__Work order__: Return all of the entries exactly, but do not include the pictures.

(Collected data)

***

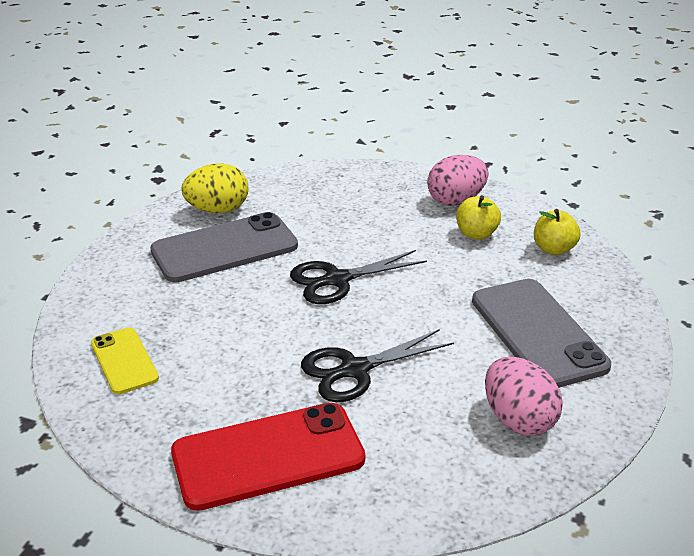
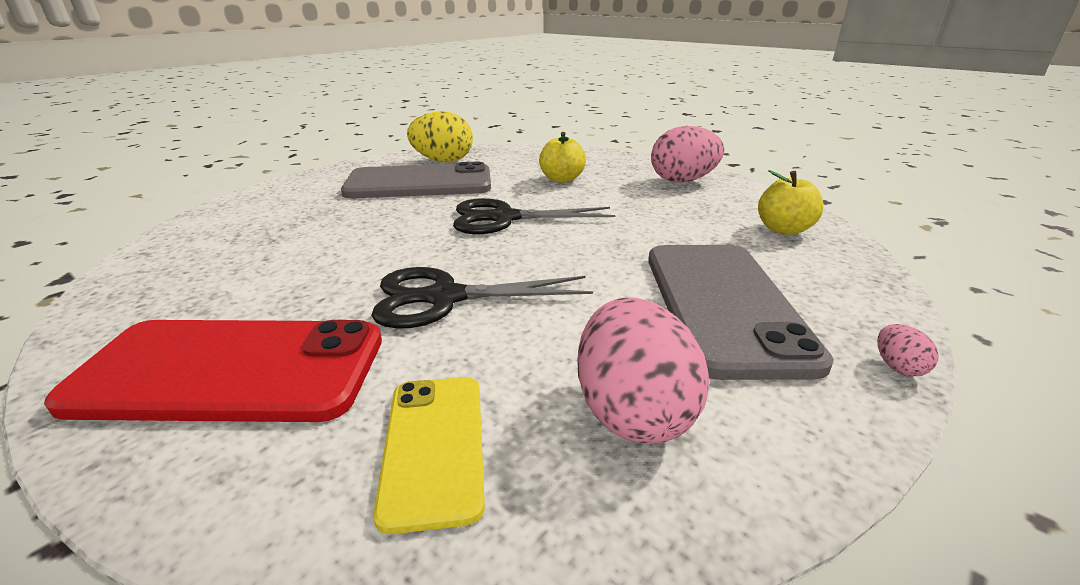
camera: 20 degrees right, 5 degrees down
(124, 361) = (219, 244): yellow phone -> yellow phone (434, 446)
(476, 234) = (690, 206): yellow apple -> yellow apple (561, 179)
(644, 356) = (898, 367): none -> pink egg

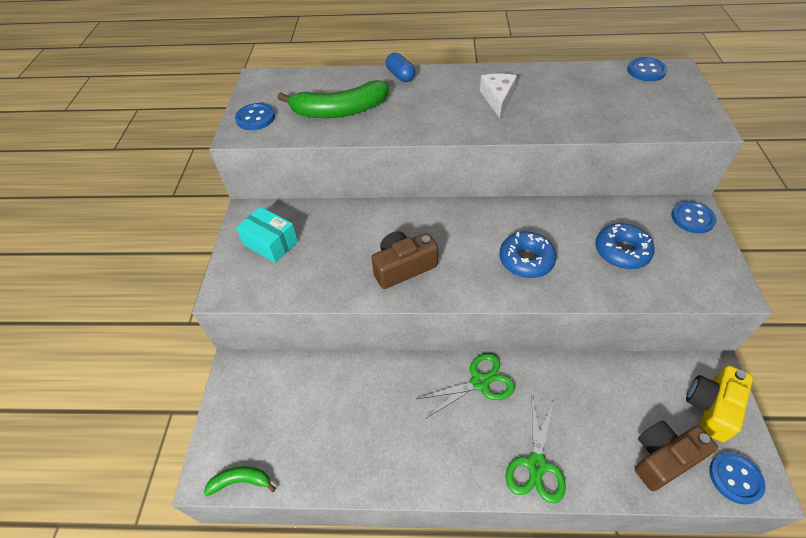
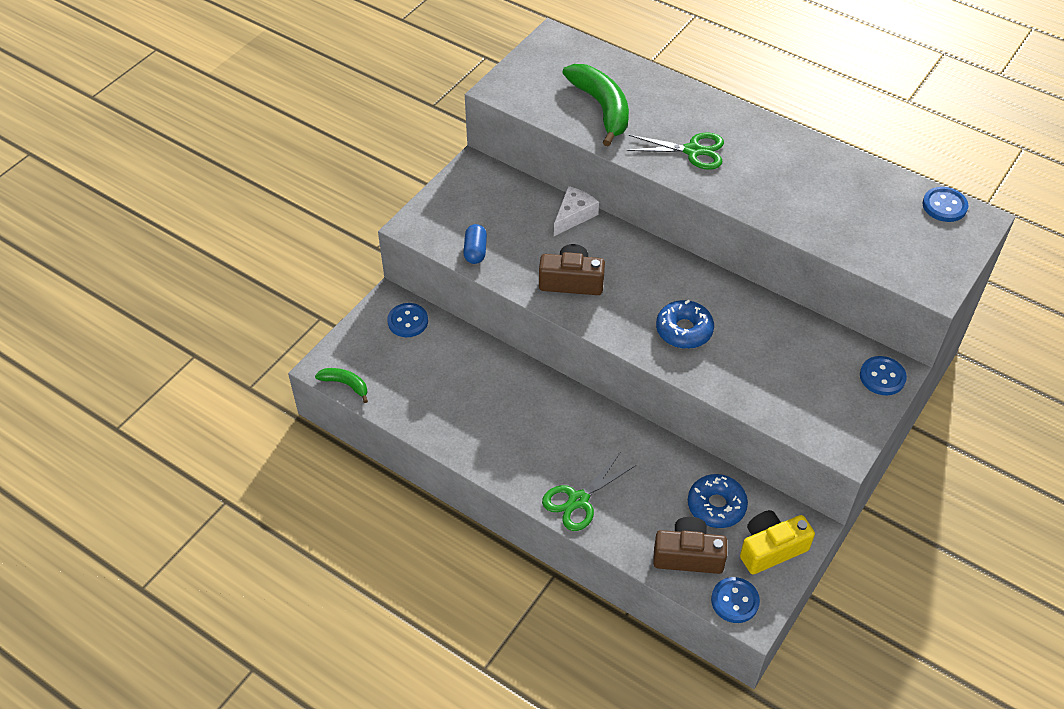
camera: 30 degrees right, 0 degrees up
(255, 118) = (522, 81): blue button -> blue button (408, 321)
(271, 243) = (475, 204): turquoise box -> none
(340, 111) = (602, 108): green banana -> green banana turned 135 degrees counterclockwise
(400, 76) = (689, 96): blue capsule -> blue capsule (475, 251)
(479, 382) = (584, 420): green scissors -> green scissors (693, 151)
(497, 99) = (759, 165): white cheese -> white cheese (574, 215)
(621, 251) = (779, 368): blue donut -> blue donut (716, 506)

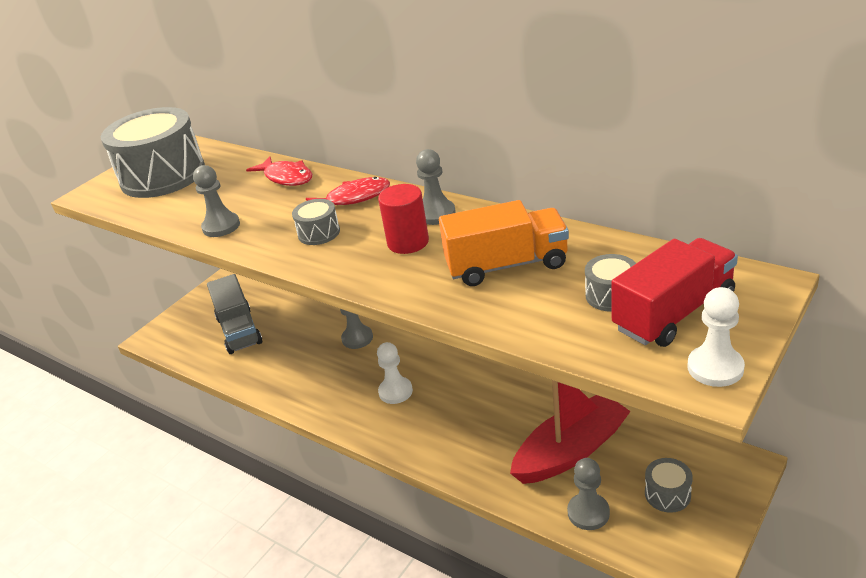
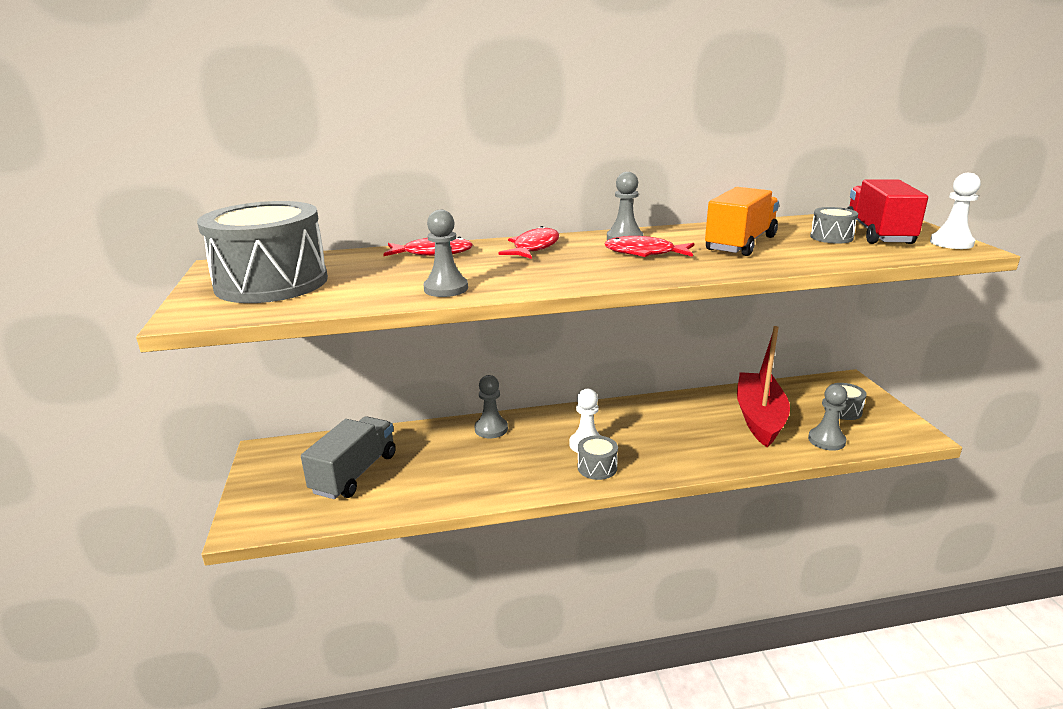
camera: 50 degrees left, 10 degrees down
(239, 330) = (355, 473): grey truck -> grey truck turned 90 degrees counterclockwise
(319, 233) = (557, 267): grey drum -> grey drum (597, 467)
(408, 242) = (644, 253): red cylinder -> red fish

***

__Solution for this task__:
camera: 20 degrees right, 5 degrees down
(124, 361) = (219, 244): yellow phone -> yellow phone (434, 446)
(476, 234) = (690, 206): yellow apple -> yellow apple (561, 179)
(644, 356) = (898, 367): none -> pink egg

camera: 30 degrees right, 0 degrees up
(255, 118) = (522, 81): blue button -> blue button (408, 321)
(271, 243) = (475, 204): turquoise box -> none
(340, 111) = (602, 108): green banana -> green banana turned 135 degrees counterclockwise
(400, 76) = (689, 96): blue capsule -> blue capsule (475, 251)
(479, 382) = (584, 420): green scissors -> green scissors (693, 151)
(497, 99) = (759, 165): white cheese -> white cheese (574, 215)
(621, 251) = (779, 368): blue donut -> blue donut (716, 506)

camera: 50 degrees left, 10 degrees down
(239, 330) = (355, 473): grey truck -> grey truck turned 90 degrees counterclockwise
(319, 233) = (557, 267): grey drum -> grey drum (597, 467)
(408, 242) = (644, 253): red cylinder -> red fish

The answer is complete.